[Exercise materials]
# # # #

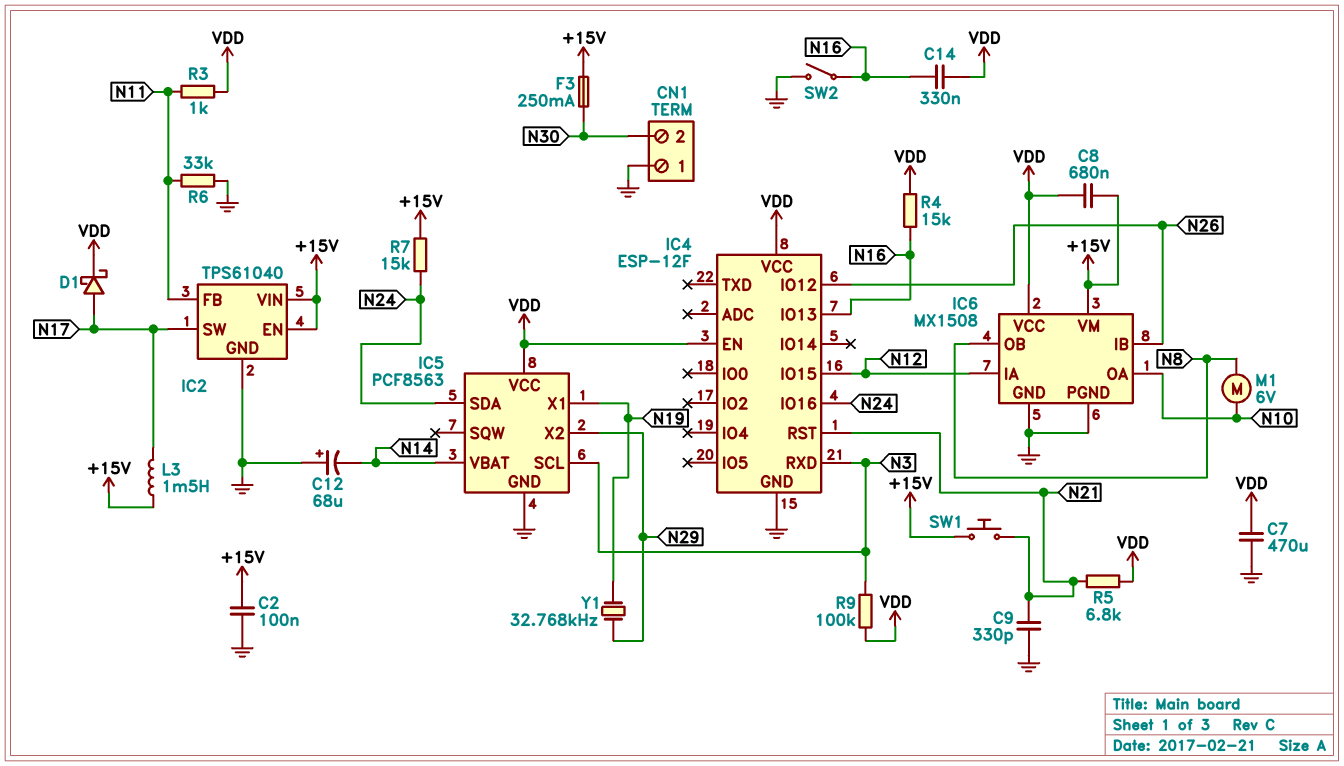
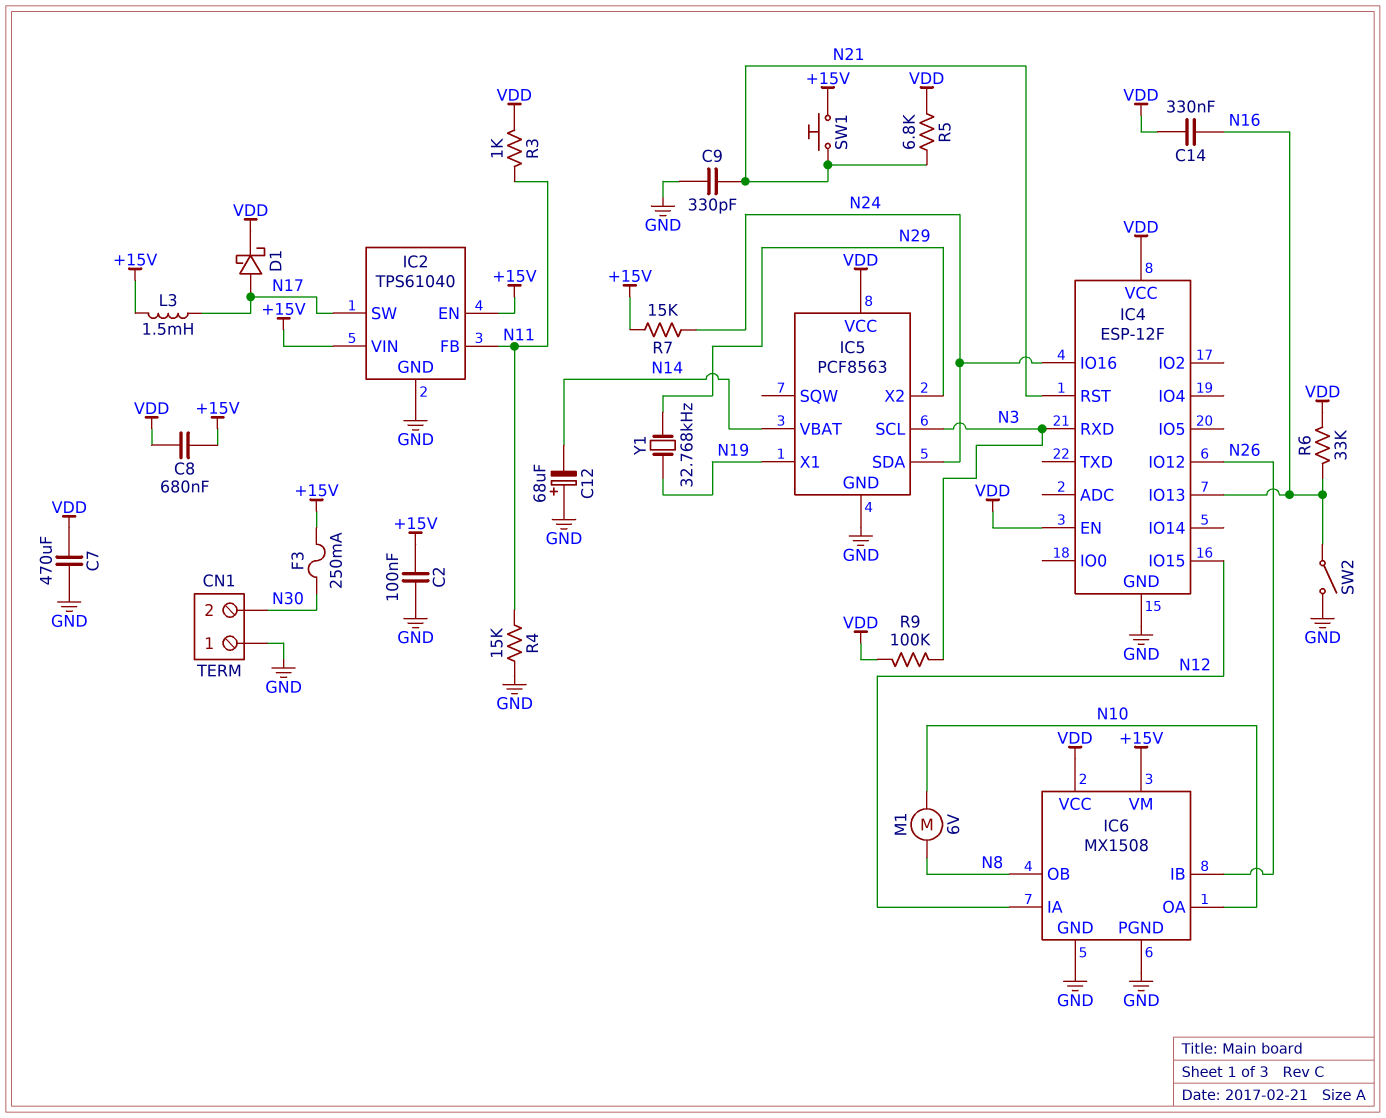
R4: 15k (N16, VDD) -> 15k (GND, N11)
R6: 33k (GND, N11) -> 33k (N16, VDD)

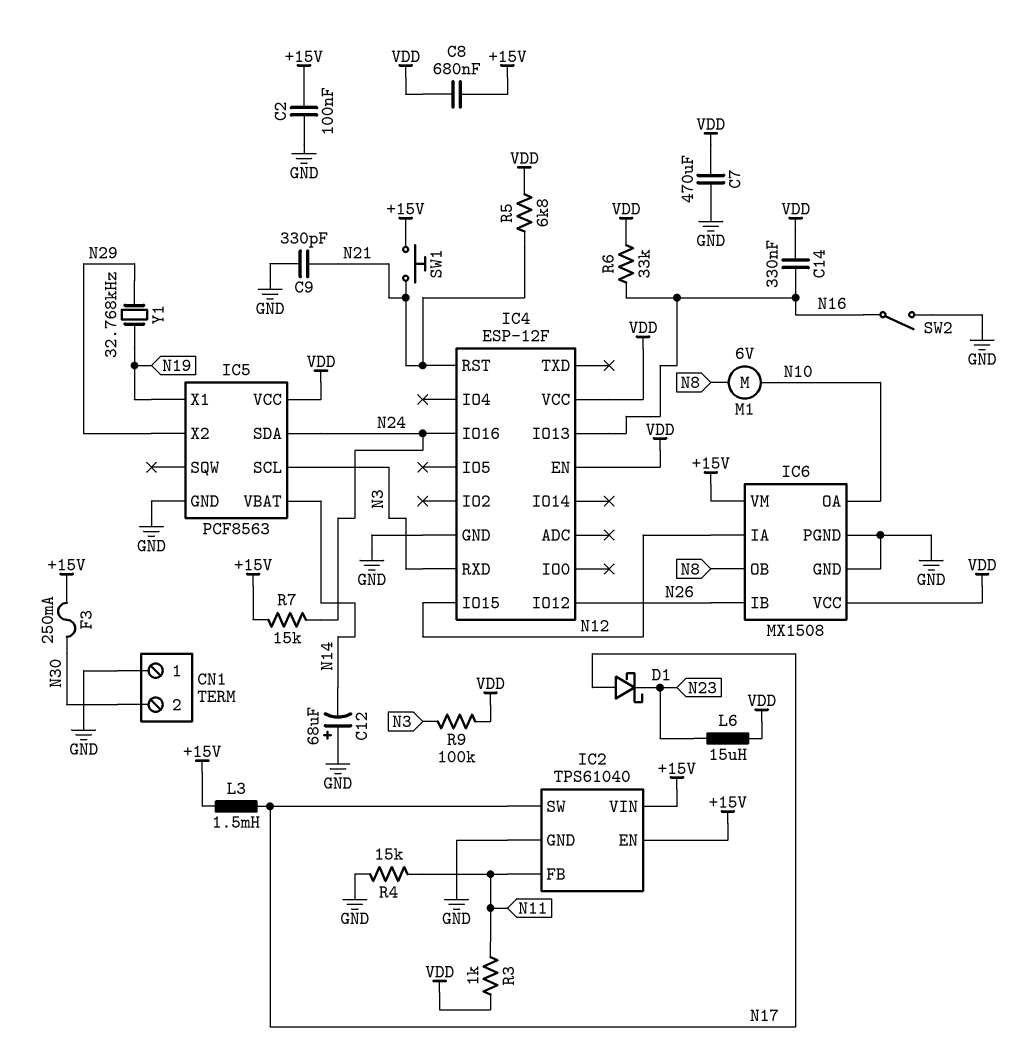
D1: schottky (A N17, K VDD) -> schottky (A N17, K N23)
L6: none -> 15uH (N23, VDD)

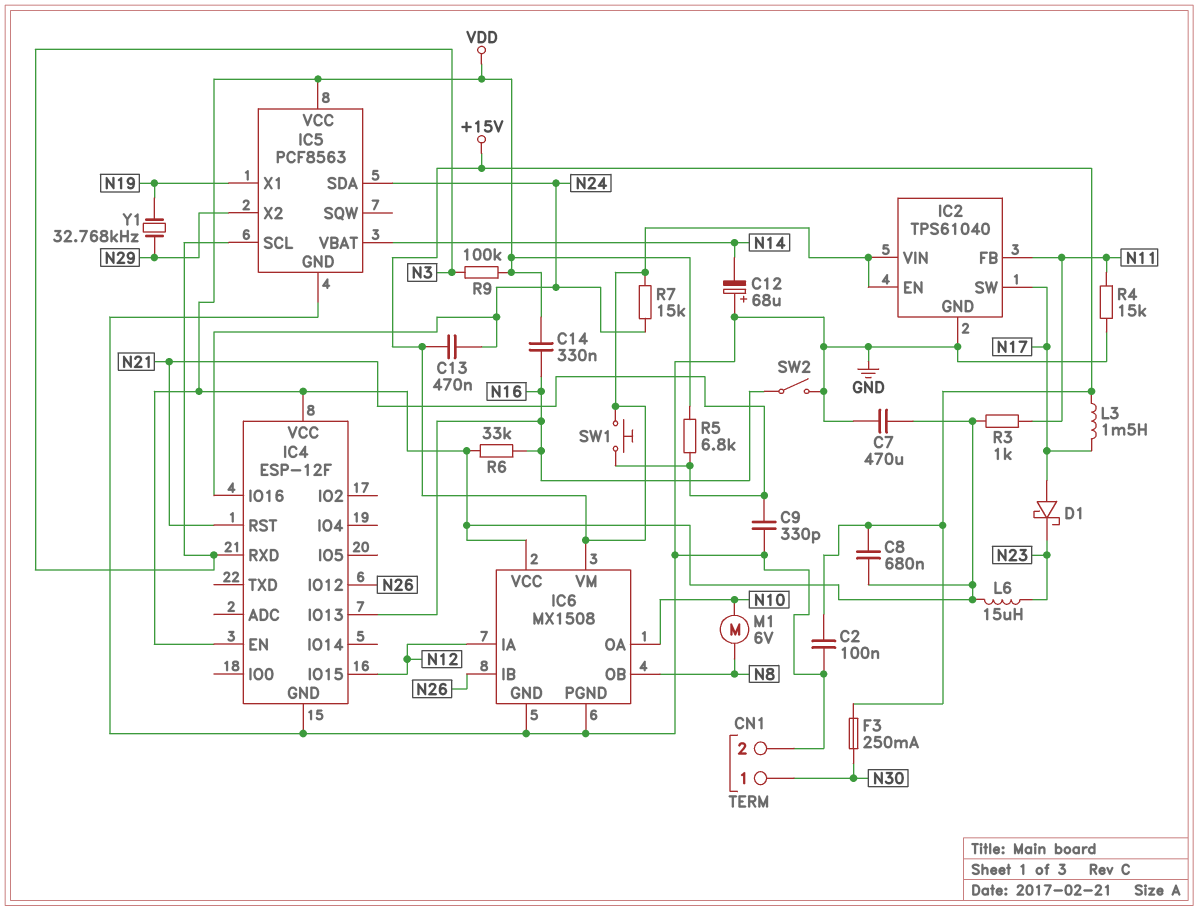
C13: none -> 470nF (+15V, N24)
CN1 pin 1: GND -> N30
CN1 pin 2: N30 -> GND

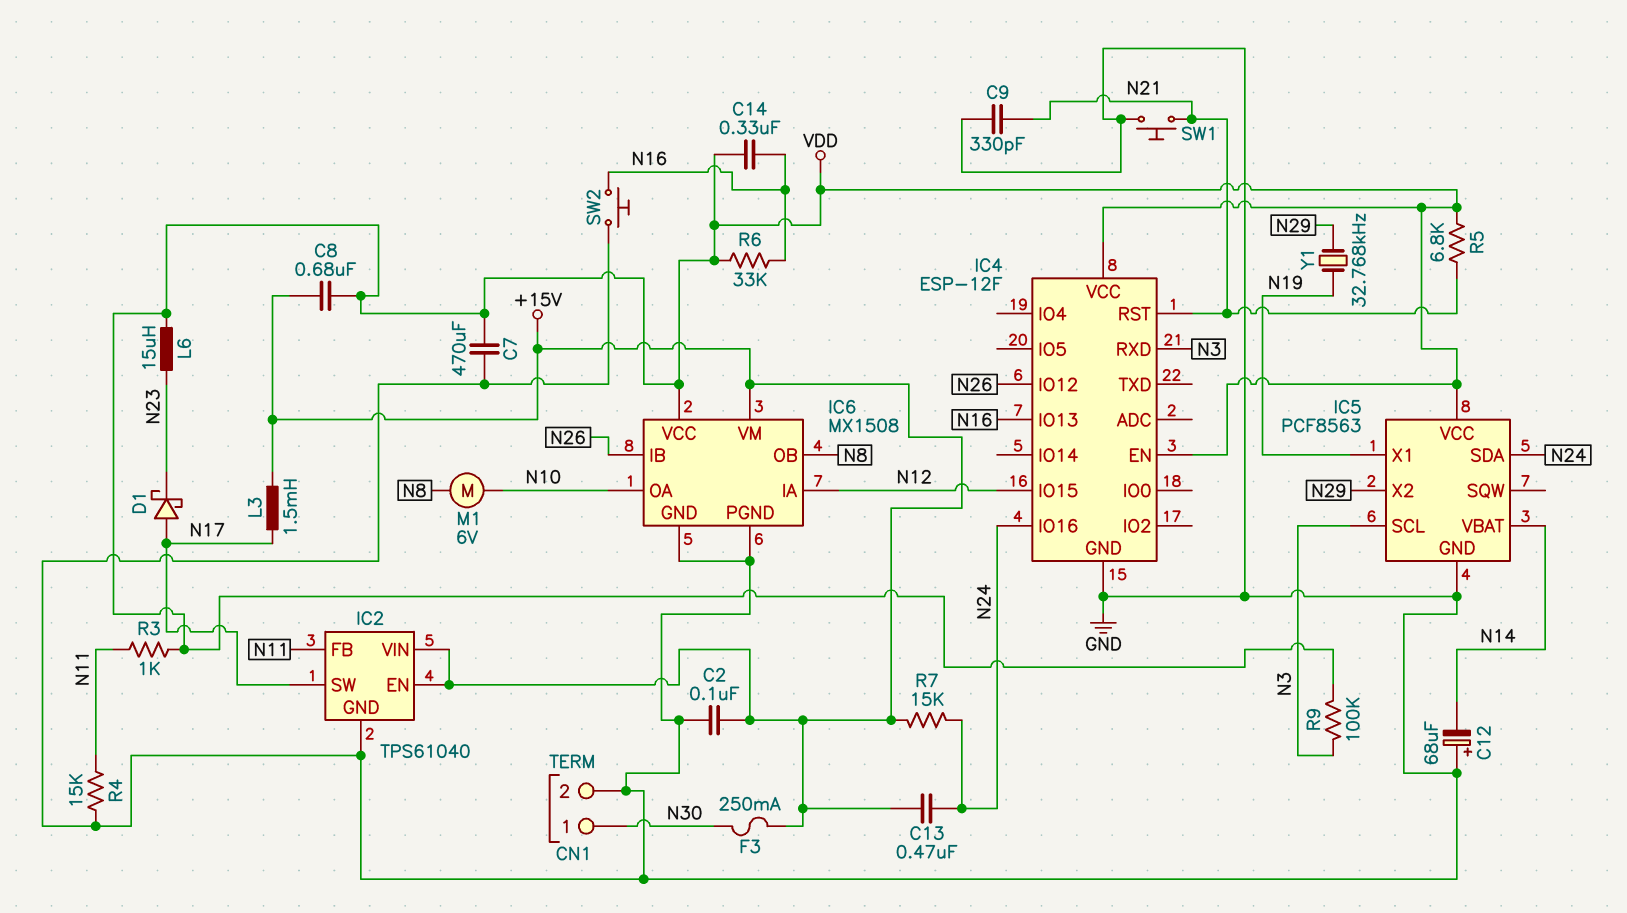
SW1: button (+15V, N21) -> button (GND, N21)
SW2: switch (GND, N16) -> button (GND, N16)

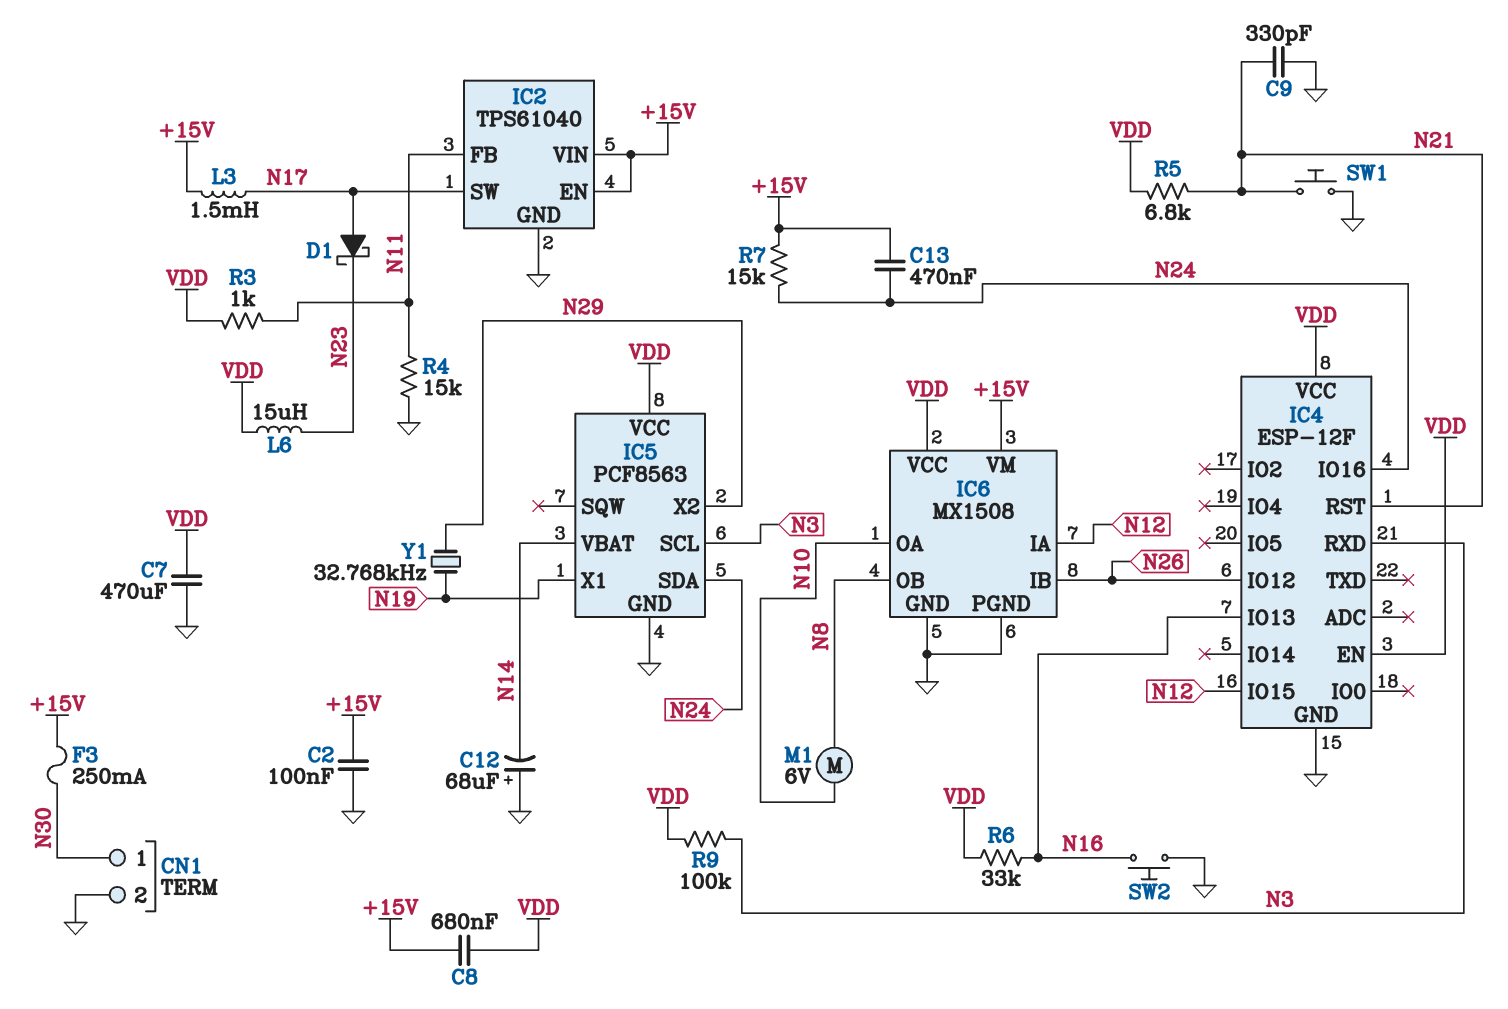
C14: 330nF (N16, VDD) -> none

# # # #

[Problem requirements]
Skip the pictures and output all entries exactly.

[Expected answer]
R4: 15k (N16, VDD) -> 15k (GND, N11)
R6: 33k (GND, N11) -> 33k (N16, VDD)

D1: schottky (A N17, K VDD) -> schottky (A N17, K N23)
L6: none -> 15uH (N23, VDD)

C13: none -> 470nF (+15V, N24)
CN1 pin 1: GND -> N30
CN1 pin 2: N30 -> GND

SW1: button (+15V, N21) -> button (GND, N21)
SW2: switch (GND, N16) -> button (GND, N16)

C14: 330nF (N16, VDD) -> none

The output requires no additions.